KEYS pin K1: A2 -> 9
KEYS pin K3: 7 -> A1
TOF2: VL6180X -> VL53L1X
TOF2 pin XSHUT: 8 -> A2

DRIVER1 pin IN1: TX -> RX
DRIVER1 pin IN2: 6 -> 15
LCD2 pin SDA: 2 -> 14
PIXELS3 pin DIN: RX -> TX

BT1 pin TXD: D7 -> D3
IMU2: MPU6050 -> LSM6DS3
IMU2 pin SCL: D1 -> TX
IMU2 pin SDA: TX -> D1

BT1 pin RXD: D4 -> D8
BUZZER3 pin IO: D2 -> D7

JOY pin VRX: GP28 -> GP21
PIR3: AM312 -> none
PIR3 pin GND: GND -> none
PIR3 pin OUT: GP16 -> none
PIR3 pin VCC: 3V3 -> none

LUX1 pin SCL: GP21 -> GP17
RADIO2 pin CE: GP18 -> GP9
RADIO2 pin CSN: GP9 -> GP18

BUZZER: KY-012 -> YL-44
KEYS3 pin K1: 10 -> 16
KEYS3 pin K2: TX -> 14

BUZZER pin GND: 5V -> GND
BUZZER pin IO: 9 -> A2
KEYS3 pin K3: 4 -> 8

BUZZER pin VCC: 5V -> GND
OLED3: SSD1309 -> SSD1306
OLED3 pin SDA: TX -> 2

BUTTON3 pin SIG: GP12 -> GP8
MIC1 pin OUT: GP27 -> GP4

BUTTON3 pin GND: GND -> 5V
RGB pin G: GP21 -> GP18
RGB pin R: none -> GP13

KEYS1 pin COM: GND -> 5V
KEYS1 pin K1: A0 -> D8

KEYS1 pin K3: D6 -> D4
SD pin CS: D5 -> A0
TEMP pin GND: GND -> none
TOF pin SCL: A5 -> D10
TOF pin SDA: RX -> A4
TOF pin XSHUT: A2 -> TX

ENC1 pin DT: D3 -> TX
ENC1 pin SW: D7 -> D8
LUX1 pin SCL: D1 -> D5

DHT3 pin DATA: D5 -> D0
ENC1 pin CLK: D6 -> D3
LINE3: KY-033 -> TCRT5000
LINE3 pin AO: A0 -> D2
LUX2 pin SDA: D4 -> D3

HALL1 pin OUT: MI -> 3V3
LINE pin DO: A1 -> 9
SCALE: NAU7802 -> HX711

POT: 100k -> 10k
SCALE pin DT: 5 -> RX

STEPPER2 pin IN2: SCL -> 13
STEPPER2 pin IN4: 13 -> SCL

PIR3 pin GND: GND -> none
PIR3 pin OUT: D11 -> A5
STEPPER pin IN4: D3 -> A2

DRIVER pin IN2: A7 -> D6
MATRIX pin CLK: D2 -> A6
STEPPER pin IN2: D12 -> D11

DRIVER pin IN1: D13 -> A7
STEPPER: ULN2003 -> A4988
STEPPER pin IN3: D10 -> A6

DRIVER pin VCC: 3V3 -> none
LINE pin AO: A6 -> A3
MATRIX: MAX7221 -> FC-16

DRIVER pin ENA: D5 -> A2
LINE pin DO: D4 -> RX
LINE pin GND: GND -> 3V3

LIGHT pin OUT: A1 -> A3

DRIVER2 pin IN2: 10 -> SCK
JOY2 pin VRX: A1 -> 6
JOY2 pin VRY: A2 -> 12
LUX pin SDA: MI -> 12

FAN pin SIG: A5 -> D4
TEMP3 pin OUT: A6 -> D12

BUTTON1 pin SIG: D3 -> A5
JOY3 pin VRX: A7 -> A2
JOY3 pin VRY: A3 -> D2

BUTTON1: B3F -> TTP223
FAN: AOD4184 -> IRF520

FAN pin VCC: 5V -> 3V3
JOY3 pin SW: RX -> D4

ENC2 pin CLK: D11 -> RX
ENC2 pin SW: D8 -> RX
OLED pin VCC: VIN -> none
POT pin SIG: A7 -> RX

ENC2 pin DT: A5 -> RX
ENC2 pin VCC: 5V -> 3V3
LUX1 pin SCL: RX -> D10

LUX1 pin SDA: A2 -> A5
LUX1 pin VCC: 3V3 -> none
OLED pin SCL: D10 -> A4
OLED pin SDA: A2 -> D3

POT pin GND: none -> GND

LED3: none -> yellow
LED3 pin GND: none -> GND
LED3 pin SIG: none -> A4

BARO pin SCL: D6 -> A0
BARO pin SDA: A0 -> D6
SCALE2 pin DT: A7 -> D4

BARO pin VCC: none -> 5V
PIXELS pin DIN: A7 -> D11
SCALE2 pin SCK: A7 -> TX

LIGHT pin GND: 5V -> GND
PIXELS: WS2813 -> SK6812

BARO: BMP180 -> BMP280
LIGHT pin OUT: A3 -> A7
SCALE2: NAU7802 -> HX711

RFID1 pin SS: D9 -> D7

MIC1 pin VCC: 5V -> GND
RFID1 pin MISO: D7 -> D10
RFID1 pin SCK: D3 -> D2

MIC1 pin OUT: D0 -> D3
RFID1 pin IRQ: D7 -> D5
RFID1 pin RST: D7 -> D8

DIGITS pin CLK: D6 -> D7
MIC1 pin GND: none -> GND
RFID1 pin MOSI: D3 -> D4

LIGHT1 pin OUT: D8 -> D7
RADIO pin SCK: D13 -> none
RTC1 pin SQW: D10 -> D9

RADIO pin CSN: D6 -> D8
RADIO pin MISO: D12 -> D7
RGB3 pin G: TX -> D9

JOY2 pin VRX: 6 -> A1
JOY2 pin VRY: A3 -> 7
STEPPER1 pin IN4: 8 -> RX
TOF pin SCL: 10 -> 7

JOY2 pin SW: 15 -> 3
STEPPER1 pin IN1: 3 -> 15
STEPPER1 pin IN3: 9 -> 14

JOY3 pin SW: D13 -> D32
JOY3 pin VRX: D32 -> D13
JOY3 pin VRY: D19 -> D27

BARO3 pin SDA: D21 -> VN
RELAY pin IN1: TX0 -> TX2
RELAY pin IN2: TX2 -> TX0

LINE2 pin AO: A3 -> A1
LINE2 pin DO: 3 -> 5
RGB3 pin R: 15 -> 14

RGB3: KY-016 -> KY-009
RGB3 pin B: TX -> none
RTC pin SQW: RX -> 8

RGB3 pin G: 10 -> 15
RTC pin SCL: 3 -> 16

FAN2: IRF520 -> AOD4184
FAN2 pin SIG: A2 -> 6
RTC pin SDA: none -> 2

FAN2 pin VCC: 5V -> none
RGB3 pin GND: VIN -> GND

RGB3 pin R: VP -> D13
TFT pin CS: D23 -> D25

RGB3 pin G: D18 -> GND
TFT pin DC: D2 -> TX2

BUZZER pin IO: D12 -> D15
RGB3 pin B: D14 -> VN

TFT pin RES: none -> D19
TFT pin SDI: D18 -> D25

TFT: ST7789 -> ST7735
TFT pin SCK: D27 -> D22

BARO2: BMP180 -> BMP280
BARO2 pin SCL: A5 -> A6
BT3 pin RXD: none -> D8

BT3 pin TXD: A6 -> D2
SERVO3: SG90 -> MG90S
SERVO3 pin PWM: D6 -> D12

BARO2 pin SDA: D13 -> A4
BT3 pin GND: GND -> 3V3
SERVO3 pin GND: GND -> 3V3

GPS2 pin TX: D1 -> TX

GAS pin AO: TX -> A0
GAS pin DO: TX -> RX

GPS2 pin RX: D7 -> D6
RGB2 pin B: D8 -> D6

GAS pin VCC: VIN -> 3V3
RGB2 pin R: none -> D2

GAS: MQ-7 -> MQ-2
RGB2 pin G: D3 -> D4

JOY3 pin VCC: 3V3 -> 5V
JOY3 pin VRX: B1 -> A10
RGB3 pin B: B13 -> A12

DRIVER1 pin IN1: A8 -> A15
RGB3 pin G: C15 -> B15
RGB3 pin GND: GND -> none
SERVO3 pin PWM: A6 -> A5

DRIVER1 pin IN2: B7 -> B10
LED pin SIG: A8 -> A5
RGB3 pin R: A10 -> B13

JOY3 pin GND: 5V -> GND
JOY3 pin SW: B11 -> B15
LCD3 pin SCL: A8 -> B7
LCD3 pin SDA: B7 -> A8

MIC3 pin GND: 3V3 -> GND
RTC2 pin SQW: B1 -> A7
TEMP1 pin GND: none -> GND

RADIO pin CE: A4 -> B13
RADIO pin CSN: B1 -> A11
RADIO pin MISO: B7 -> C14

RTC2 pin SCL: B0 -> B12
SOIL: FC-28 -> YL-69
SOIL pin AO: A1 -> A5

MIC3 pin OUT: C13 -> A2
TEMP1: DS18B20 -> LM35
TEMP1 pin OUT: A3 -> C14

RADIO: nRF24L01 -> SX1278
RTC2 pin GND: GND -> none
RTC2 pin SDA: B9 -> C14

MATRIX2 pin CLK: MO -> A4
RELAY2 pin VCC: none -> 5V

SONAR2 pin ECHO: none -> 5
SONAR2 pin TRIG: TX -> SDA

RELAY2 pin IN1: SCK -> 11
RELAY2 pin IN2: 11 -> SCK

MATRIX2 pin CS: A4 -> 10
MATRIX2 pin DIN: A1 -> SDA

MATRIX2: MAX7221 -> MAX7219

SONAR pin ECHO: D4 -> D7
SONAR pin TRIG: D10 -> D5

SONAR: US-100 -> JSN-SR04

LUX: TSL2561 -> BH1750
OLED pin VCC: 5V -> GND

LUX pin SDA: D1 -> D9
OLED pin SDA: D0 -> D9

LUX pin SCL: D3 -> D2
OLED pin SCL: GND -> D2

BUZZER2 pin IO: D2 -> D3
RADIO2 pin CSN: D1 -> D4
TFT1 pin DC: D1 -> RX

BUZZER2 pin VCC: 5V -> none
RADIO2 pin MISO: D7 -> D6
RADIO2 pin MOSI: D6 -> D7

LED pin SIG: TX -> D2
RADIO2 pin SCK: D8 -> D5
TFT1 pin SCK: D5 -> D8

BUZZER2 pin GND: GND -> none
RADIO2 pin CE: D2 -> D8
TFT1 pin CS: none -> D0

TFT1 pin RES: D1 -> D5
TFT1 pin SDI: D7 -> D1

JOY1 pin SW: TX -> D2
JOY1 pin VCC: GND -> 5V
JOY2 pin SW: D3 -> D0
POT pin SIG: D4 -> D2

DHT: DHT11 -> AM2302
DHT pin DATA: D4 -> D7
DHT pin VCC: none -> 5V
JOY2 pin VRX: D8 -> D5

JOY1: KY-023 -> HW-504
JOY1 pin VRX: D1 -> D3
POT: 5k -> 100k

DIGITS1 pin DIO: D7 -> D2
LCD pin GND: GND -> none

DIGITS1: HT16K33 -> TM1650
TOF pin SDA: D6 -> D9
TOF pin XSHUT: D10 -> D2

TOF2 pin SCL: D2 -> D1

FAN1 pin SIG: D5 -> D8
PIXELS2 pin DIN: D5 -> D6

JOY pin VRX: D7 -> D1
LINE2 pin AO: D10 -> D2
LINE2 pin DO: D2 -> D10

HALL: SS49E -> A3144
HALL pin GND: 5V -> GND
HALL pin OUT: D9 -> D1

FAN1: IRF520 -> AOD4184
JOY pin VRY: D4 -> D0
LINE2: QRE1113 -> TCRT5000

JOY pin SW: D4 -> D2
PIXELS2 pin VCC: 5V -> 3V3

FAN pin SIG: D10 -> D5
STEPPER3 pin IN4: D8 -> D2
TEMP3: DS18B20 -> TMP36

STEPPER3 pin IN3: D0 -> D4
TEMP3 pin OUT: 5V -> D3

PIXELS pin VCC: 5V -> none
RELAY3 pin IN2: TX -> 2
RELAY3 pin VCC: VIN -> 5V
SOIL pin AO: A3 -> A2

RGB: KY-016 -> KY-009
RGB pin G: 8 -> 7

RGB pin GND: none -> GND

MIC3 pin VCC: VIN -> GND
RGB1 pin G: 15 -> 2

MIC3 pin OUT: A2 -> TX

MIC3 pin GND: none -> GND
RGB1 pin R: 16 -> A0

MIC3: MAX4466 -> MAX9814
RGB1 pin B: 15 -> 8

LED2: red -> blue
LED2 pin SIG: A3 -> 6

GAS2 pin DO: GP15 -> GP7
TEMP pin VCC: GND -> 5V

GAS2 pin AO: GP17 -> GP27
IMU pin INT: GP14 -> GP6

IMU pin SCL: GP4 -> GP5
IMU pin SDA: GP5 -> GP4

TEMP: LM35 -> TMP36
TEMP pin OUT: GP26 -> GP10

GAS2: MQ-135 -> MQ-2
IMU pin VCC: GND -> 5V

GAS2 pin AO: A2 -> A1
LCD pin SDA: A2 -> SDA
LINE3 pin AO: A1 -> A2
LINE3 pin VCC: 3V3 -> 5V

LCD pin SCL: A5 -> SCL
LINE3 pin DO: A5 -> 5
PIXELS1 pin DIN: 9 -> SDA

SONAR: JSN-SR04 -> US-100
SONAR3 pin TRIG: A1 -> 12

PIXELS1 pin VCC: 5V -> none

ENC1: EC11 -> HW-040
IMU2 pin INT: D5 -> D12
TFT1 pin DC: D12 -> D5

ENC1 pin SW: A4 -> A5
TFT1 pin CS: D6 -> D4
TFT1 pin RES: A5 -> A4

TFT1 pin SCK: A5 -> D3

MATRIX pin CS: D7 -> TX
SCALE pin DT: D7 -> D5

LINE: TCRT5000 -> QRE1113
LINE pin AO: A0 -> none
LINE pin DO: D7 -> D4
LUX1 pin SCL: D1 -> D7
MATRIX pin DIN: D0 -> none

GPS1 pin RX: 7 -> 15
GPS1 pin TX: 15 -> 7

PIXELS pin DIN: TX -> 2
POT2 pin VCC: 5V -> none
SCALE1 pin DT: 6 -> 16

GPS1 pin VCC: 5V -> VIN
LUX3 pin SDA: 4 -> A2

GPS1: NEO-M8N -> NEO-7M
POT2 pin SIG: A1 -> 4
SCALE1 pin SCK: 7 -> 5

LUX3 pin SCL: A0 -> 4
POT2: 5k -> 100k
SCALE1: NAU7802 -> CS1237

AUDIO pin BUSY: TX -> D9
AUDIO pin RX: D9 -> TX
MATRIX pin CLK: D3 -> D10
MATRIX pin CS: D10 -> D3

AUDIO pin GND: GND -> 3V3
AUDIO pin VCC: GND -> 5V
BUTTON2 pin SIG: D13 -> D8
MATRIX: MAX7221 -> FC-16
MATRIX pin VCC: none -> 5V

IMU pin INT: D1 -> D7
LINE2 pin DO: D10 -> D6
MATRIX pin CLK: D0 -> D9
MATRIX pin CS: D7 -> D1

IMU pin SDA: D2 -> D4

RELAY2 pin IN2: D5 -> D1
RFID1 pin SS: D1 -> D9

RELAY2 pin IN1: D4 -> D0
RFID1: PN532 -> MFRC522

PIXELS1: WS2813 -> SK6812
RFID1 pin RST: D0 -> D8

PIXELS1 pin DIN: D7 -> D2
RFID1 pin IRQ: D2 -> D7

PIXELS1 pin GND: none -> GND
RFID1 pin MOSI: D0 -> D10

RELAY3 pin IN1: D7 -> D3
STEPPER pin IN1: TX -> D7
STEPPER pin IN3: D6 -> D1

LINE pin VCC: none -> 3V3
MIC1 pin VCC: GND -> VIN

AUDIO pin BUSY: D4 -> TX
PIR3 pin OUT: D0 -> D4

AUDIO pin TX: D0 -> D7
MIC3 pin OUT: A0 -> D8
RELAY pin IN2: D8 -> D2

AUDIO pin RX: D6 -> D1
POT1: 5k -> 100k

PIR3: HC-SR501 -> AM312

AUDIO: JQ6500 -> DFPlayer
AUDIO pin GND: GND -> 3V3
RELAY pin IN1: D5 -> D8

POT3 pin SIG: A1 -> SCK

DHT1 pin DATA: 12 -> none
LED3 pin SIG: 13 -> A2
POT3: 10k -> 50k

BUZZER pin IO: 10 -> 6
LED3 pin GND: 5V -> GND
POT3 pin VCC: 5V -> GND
■ ■ ■ ■ ■ ■ ■
> **Task objective**: Reply with the lines from the first line of the entries through the line that contains "LUX1 pin SCL: D1 -> D5", repeated exactly with both ends kept, and with nothing else.

> **Result**:
KEYS pin K1: A2 -> 9
KEYS pin K3: 7 -> A1
TOF2: VL6180X -> VL53L1X
TOF2 pin XSHUT: 8 -> A2

DRIVER1 pin IN1: TX -> RX
DRIVER1 pin IN2: 6 -> 15
LCD2 pin SDA: 2 -> 14
PIXELS3 pin DIN: RX -> TX

BT1 pin TXD: D7 -> D3
IMU2: MPU6050 -> LSM6DS3
IMU2 pin SCL: D1 -> TX
IMU2 pin SDA: TX -> D1

BT1 pin RXD: D4 -> D8
BUZZER3 pin IO: D2 -> D7

JOY pin VRX: GP28 -> GP21
PIR3: AM312 -> none
PIR3 pin GND: GND -> none
PIR3 pin OUT: GP16 -> none
PIR3 pin VCC: 3V3 -> none

LUX1 pin SCL: GP21 -> GP17
RADIO2 pin CE: GP18 -> GP9
RADIO2 pin CSN: GP9 -> GP18

BUZZER: KY-012 -> YL-44
KEYS3 pin K1: 10 -> 16
KEYS3 pin K2: TX -> 14

BUZZER pin GND: 5V -> GND
BUZZER pin IO: 9 -> A2
KEYS3 pin K3: 4 -> 8

BUZZER pin VCC: 5V -> GND
OLED3: SSD1309 -> SSD1306
OLED3 pin SDA: TX -> 2

BUTTON3 pin SIG: GP12 -> GP8
MIC1 pin OUT: GP27 -> GP4

BUTTON3 pin GND: GND -> 5V
RGB pin G: GP21 -> GP18
RGB pin R: none -> GP13

KEYS1 pin COM: GND -> 5V
KEYS1 pin K1: A0 -> D8

KEYS1 pin K3: D6 -> D4
SD pin CS: D5 -> A0
TEMP pin GND: GND -> none
TOF pin SCL: A5 -> D10
TOF pin SDA: RX -> A4
TOF pin XSHUT: A2 -> TX

ENC1 pin DT: D3 -> TX
ENC1 pin SW: D7 -> D8
LUX1 pin SCL: D1 -> D5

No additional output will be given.